WHAT THE EXERCISE ASKS -
Set down word for word the lines that begin the entries and run through the line containing "black 1x1 brick [250,102,278,130]". Give nothing further.

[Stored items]

-------------------------

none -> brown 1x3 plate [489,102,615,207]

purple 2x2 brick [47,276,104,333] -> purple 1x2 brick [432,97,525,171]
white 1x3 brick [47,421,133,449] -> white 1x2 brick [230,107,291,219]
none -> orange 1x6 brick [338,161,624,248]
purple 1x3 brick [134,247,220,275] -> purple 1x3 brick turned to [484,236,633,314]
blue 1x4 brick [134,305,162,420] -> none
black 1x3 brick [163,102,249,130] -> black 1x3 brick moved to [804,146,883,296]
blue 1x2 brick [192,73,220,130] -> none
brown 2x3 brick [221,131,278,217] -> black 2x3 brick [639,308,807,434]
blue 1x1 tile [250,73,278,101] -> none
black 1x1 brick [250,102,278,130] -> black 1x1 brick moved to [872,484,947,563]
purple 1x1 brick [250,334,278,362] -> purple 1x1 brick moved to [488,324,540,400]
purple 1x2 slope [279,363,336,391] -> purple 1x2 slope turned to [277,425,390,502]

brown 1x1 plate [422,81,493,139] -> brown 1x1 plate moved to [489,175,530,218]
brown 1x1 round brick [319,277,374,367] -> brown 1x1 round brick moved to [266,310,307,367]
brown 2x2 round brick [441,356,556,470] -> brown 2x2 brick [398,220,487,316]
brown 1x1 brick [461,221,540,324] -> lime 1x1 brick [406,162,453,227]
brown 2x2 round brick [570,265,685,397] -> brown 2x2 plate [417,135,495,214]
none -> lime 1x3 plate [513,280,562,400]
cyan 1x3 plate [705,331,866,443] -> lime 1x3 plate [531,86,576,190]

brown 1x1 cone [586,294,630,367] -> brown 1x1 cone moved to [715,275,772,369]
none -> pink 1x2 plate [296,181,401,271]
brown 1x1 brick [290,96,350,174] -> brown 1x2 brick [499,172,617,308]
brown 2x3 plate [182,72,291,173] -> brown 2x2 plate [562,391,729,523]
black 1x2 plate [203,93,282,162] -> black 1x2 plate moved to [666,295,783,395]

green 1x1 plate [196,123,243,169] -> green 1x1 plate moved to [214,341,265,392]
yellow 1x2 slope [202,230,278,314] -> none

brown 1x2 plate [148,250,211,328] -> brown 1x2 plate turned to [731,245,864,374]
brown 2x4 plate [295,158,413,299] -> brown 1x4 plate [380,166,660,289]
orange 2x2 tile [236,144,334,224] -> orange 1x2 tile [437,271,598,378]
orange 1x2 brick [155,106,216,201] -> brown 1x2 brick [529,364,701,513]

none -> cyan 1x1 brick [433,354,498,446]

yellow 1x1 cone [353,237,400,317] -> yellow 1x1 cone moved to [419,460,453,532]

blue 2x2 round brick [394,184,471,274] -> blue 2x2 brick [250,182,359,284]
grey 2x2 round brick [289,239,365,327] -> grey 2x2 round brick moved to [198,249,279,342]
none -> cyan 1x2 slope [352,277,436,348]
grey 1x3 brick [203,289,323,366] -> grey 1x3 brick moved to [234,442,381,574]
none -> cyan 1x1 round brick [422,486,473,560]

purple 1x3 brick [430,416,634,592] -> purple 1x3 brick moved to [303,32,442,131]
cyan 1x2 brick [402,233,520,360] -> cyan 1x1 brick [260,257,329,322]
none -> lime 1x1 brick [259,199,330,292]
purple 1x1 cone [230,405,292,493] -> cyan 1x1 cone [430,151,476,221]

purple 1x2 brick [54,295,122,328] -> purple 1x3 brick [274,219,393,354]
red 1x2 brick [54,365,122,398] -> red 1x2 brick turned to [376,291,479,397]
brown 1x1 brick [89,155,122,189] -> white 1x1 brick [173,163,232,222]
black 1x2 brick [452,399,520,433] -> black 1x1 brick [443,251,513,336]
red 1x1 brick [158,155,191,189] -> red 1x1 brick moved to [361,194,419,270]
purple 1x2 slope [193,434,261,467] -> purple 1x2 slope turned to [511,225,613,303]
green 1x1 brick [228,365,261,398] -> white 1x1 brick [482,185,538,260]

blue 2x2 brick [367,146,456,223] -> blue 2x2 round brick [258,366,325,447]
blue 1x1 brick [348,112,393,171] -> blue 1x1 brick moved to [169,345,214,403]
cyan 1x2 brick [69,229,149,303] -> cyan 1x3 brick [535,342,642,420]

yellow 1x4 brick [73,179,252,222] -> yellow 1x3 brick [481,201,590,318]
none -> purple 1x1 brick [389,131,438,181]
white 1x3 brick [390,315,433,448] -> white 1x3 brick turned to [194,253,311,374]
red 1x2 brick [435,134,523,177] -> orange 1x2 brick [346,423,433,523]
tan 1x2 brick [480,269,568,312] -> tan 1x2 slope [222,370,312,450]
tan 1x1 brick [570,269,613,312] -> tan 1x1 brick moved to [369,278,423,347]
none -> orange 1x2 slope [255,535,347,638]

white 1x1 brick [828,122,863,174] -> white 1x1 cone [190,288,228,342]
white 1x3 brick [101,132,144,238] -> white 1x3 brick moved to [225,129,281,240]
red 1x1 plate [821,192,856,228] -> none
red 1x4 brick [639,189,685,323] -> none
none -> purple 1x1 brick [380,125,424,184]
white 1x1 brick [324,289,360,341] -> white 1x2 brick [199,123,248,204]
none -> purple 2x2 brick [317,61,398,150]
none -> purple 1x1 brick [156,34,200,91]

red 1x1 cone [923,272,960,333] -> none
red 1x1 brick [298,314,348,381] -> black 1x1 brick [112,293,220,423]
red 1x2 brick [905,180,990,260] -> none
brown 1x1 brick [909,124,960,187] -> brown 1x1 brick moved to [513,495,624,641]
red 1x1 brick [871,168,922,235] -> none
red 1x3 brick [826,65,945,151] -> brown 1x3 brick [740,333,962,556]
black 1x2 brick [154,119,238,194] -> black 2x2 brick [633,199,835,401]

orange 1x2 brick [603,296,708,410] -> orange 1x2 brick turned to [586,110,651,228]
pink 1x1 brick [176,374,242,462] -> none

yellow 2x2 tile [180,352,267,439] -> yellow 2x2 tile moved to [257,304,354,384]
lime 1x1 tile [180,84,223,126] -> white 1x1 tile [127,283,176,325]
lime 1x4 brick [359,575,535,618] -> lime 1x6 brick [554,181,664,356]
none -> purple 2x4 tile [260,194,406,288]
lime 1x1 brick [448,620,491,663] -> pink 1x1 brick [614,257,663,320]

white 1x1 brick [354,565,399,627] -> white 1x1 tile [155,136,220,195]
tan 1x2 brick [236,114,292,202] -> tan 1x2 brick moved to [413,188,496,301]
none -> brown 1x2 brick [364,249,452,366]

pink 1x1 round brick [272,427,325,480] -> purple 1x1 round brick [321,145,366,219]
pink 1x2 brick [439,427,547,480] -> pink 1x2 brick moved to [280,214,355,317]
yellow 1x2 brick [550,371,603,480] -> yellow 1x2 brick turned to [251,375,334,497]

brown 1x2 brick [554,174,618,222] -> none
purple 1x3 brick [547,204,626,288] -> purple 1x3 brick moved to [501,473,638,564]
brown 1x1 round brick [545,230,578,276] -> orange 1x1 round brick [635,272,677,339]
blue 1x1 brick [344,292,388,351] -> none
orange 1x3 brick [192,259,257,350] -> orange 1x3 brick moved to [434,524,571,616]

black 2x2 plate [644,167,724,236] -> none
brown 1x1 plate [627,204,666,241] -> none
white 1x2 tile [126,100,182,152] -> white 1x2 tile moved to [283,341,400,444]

-------------------------

PROBLEM SOLUTION -
none -> brown 1x3 plate [489,102,615,207]

purple 2x2 brick [47,276,104,333] -> purple 1x2 brick [432,97,525,171]
white 1x3 brick [47,421,133,449] -> white 1x2 brick [230,107,291,219]
none -> orange 1x6 brick [338,161,624,248]
purple 1x3 brick [134,247,220,275] -> purple 1x3 brick turned to [484,236,633,314]
blue 1x4 brick [134,305,162,420] -> none
black 1x3 brick [163,102,249,130] -> black 1x3 brick moved to [804,146,883,296]
blue 1x2 brick [192,73,220,130] -> none
brown 2x3 brick [221,131,278,217] -> black 2x3 brick [639,308,807,434]
blue 1x1 tile [250,73,278,101] -> none
black 1x1 brick [250,102,278,130] -> black 1x1 brick moved to [872,484,947,563]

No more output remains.